→ Listed entries
════

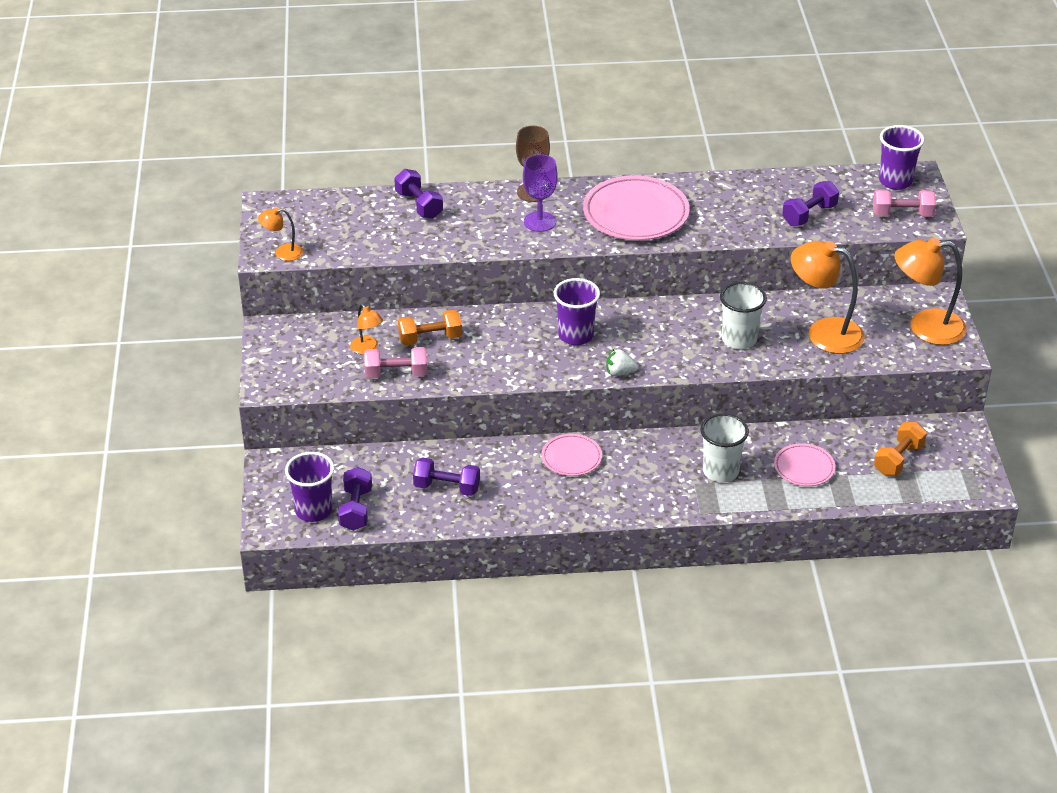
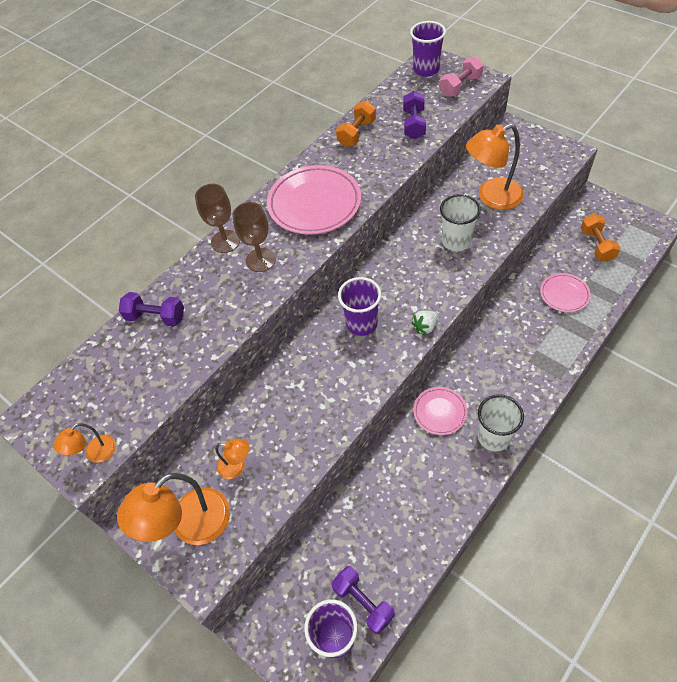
camera: 40 degrees left, 15 degrees up
pink dumbbell [364,347,427,378] -> none
orange dumbbell [398,310,462,346] -> orange dumbbell moved to [336,101,376,147]
purple dumbbell [413,457,480,496] -> none
purple goblet [523,154,558,232] -> brown goblet [232,202,276,272]
white cup [701,413,749,482] -> white cup moved to [478,394,524,452]
orange lamp [894,237,967,345] -> orange lamp moved to [117,473,230,545]

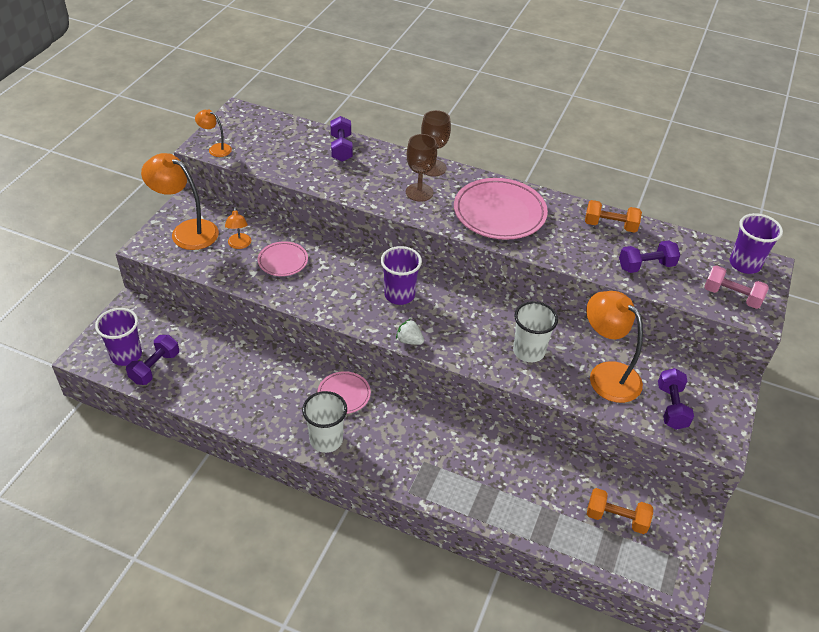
camera: 65 degrees right, 10 degrees down
pink plate [540,273,591,312] -> pink plate moved to [258,241,308,276]
orange dumbbell [581,214,621,262] -> orange dumbbell turned 45 degrees clockwise [587,488,653,534]
none -> purple dumbbell [658,368,694,430]

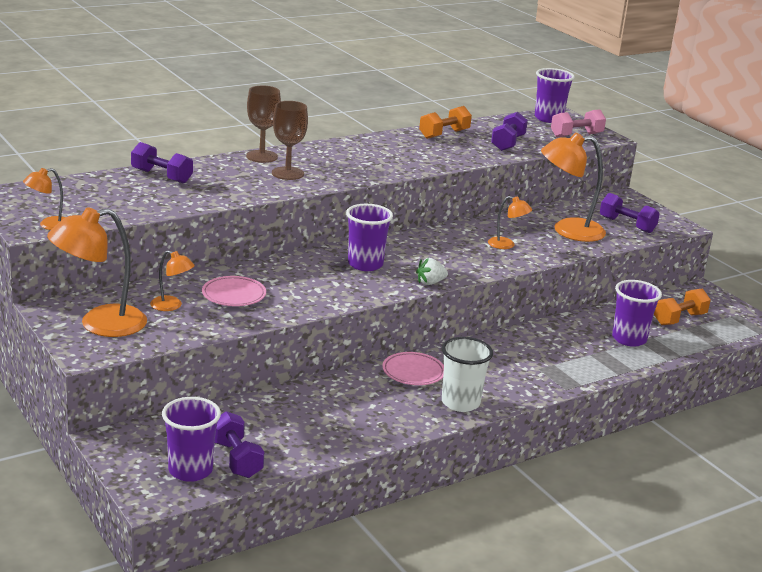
camera: 55 degrees left, 20 degrees down
pink plate [454,178,548,240] -> none
white cup [513,301,558,362] -> orange lamp [488,196,532,249]
none -> purple cup [612,280,662,347]

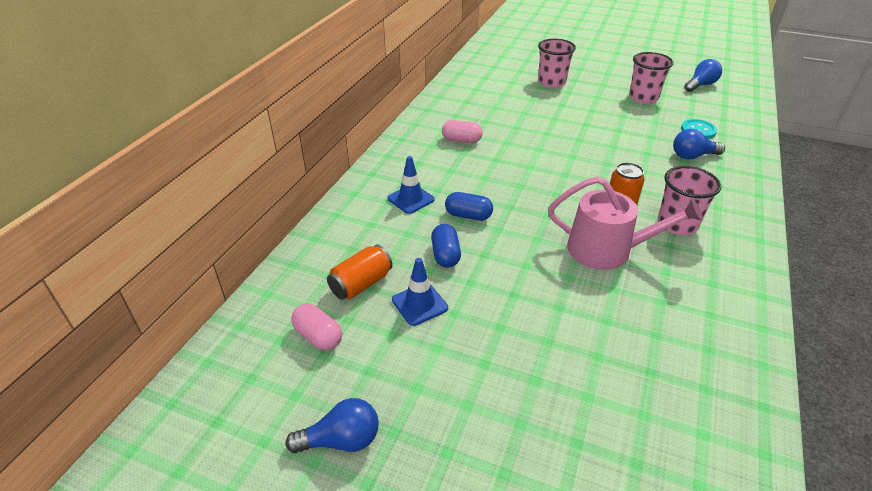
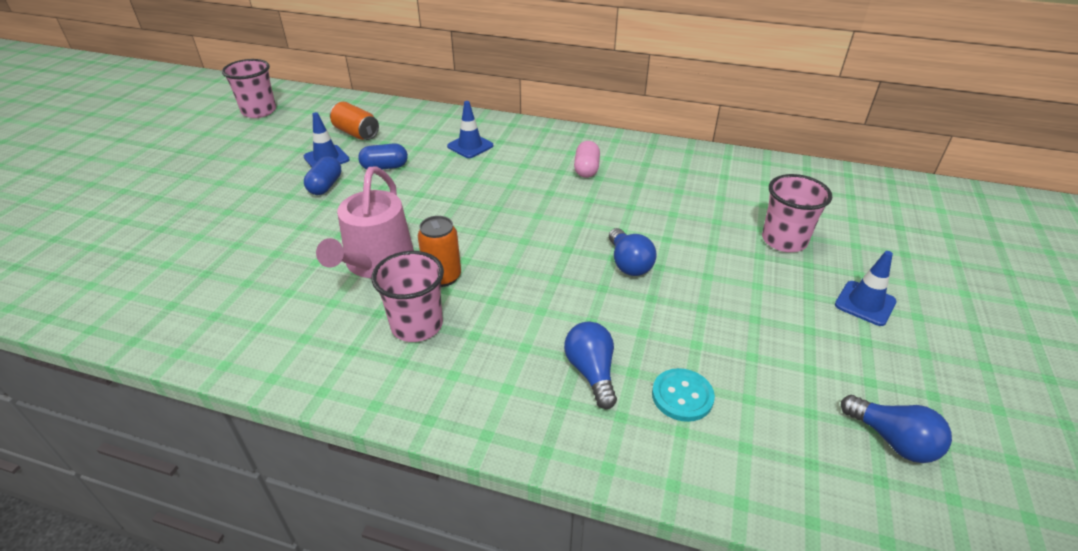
camera: 85 degrees right, 0 degrees up
blue light bulb [286,398,379,453] -> blue light bulb moved to [609,228,657,276]
pink capsule [291,303,342,350] -> none
blue capsule [445,192,493,221] -> blue capsule moved to [304,156,341,195]
pink cup [629,52,674,103] -> pink cup moved to [222,59,276,118]
none -> blue traffic cone [835,251,897,326]

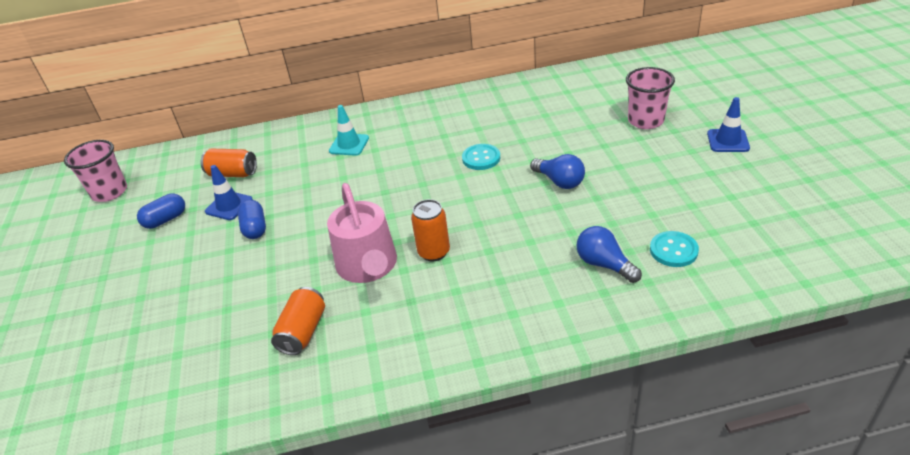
camera: 25 degrees left, 0 degrees up
blue capsule [358,143,408,169] -> blue capsule moved to [137,194,185,229]
pink cup [371,251,444,342] -> none
blue traffic cone [447,101,493,158] -> turquoise traffic cone [329,105,369,156]
pink capsule [574,141,600,178] -> none
blue light bulb [841,395,952,463] -> none
none -> orange can [271,287,325,355]
none -> turquoise button [462,144,500,170]

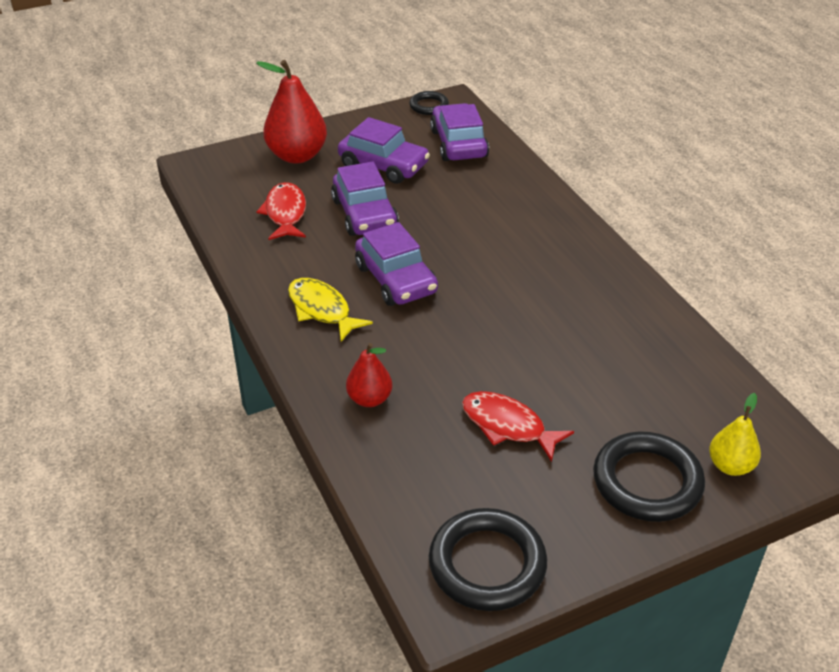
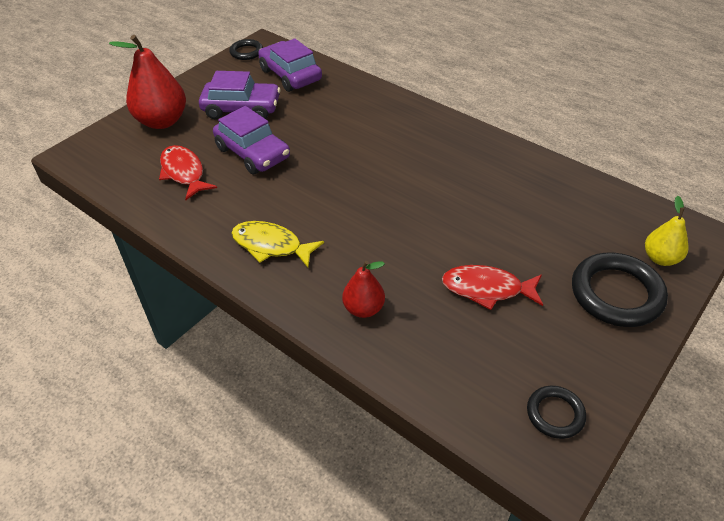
camera: 25 degrees left, 5 degrees up
purple car [355,222,438,306] -> none
black ring [429,508,547,611] -> black ring [527,386,586,439], size x0.55

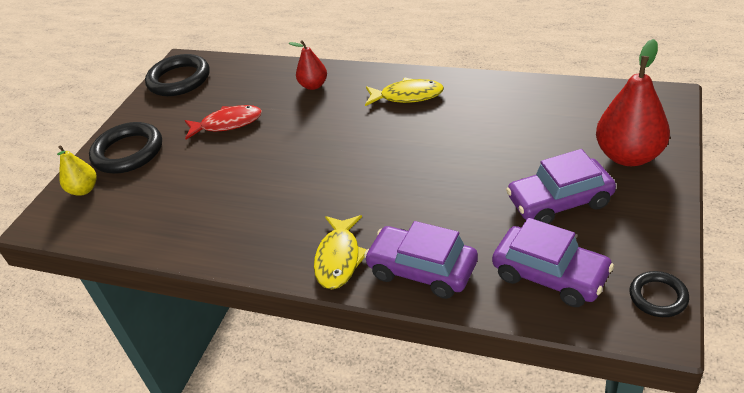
camera: 165 degrees right, 5 degrees down
red fish [159,145,217,200] -> none
purple car [213,106,290,175] -> purple car moved to [364,221,478,299]
black ring [527,386,586,439] -> black ring [145,54,210,96], size x1.83
none -> yellow fish [314,215,367,289]

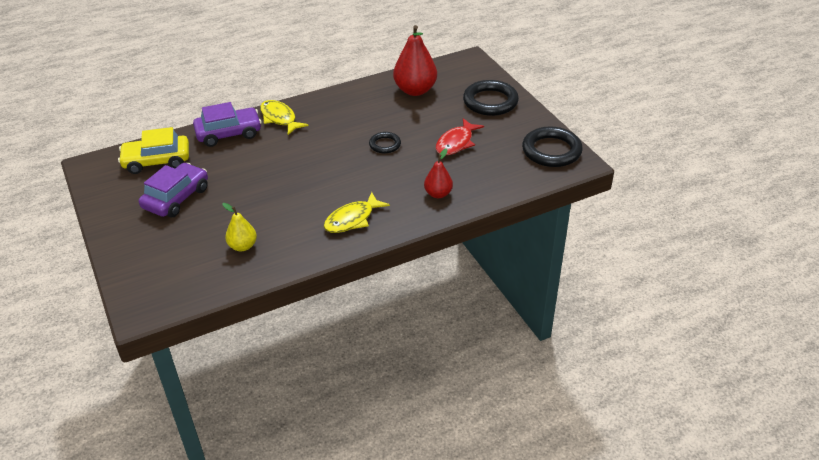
camera: 130 degrees right, 0 degrees up
yellow pear [57,146,97,196] -> yellow pear moved to [222,203,257,251]
purple car [492,218,614,307] -> yellow car [118,127,189,174]
red pear [596,39,670,166] -> red pear moved to [393,25,437,96]
black ring [630,271,689,317] -> black ring moved to [369,132,401,153]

════

→ Exercise details
A faithful, complete copy of the records above is required, one that contains no pictures.

→ Solution to this task
camera: 40 degrees left, 15 degrees up
pink dumbbell [364,347,427,378] -> none
orange dumbbell [398,310,462,346] -> orange dumbbell moved to [336,101,376,147]
purple dumbbell [413,457,480,496] -> none
purple goblet [523,154,558,232] -> brown goblet [232,202,276,272]
white cup [701,413,749,482] -> white cup moved to [478,394,524,452]
orange lamp [894,237,967,345] -> orange lamp moved to [117,473,230,545]

camera: 65 degrees right, 10 degrees down
pink plate [540,273,591,312] -> pink plate moved to [258,241,308,276]
orange dumbbell [581,214,621,262] -> orange dumbbell turned 45 degrees clockwise [587,488,653,534]
none -> purple dumbbell [658,368,694,430]

camera: 55 degrees left, 20 degrees down
pink plate [454,178,548,240] -> none
white cup [513,301,558,362] -> orange lamp [488,196,532,249]
none -> purple cup [612,280,662,347]

camera: 85 degrees right, 0 degrees up
blue light bulb [286,398,379,453] -> blue light bulb moved to [609,228,657,276]
pink capsule [291,303,342,350] -> none
blue capsule [445,192,493,221] -> blue capsule moved to [304,156,341,195]
pink cup [629,52,674,103] -> pink cup moved to [222,59,276,118]
none -> blue traffic cone [835,251,897,326]

camera: 25 degrees left, 0 degrees up
blue capsule [358,143,408,169] -> blue capsule moved to [137,194,185,229]
pink cup [371,251,444,342] -> none
blue traffic cone [447,101,493,158] -> turquoise traffic cone [329,105,369,156]
pink capsule [574,141,600,178] -> none
blue light bulb [841,395,952,463] -> none
none -> orange can [271,287,325,355]
none -> turquoise button [462,144,500,170]

camera: 25 degrees left, 5 degrees up
purple car [355,222,438,306] -> none
black ring [429,508,547,611] -> black ring [527,386,586,439], size x0.55

camera: 165 degrees right, 5 degrees down
red fish [159,145,217,200] -> none
purple car [213,106,290,175] -> purple car moved to [364,221,478,299]
black ring [527,386,586,439] -> black ring [145,54,210,96], size x1.83
none -> yellow fish [314,215,367,289]

camera: 130 degrees right, 0 degrees up
yellow pear [57,146,97,196] -> yellow pear moved to [222,203,257,251]
purple car [492,218,614,307] -> yellow car [118,127,189,174]
red pear [596,39,670,166] -> red pear moved to [393,25,437,96]
black ring [630,271,689,317] -> black ring moved to [369,132,401,153]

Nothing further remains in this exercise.